> _EXERCISE AIM_: Leaving the pictures aside, reproduce the data in full and word for word.

> _INFORMATION PROVIDED_:
------------------------------------------------------------
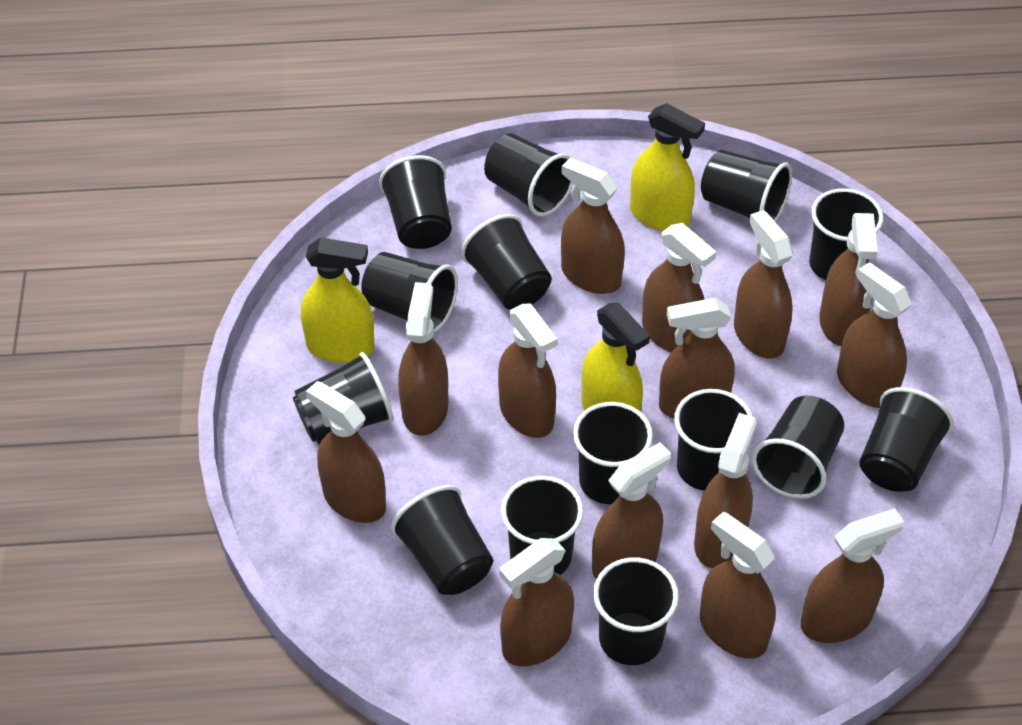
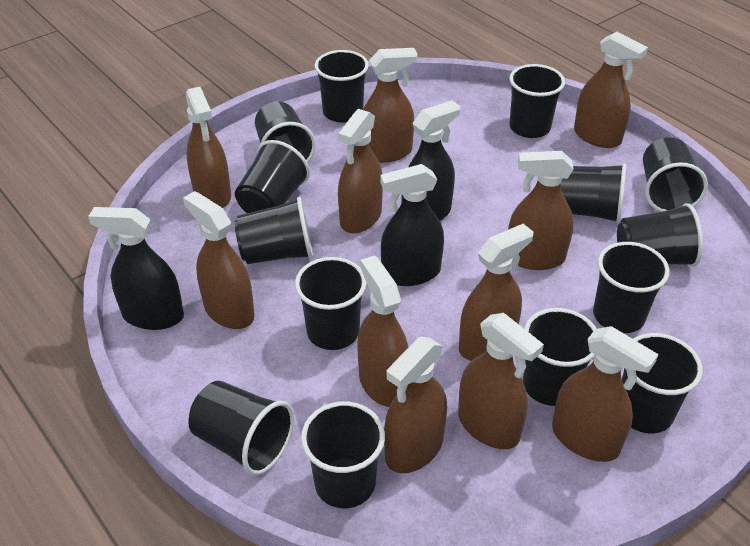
black spray bottle: 0 -> 3
brown spray bottle: 14 -> 11
yellow spray bottle: 3 -> 0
------------------------------------------------------------
> _TASK OUTPUT_:
black spray bottle: 0 -> 3
brown spray bottle: 14 -> 11
yellow spray bottle: 3 -> 0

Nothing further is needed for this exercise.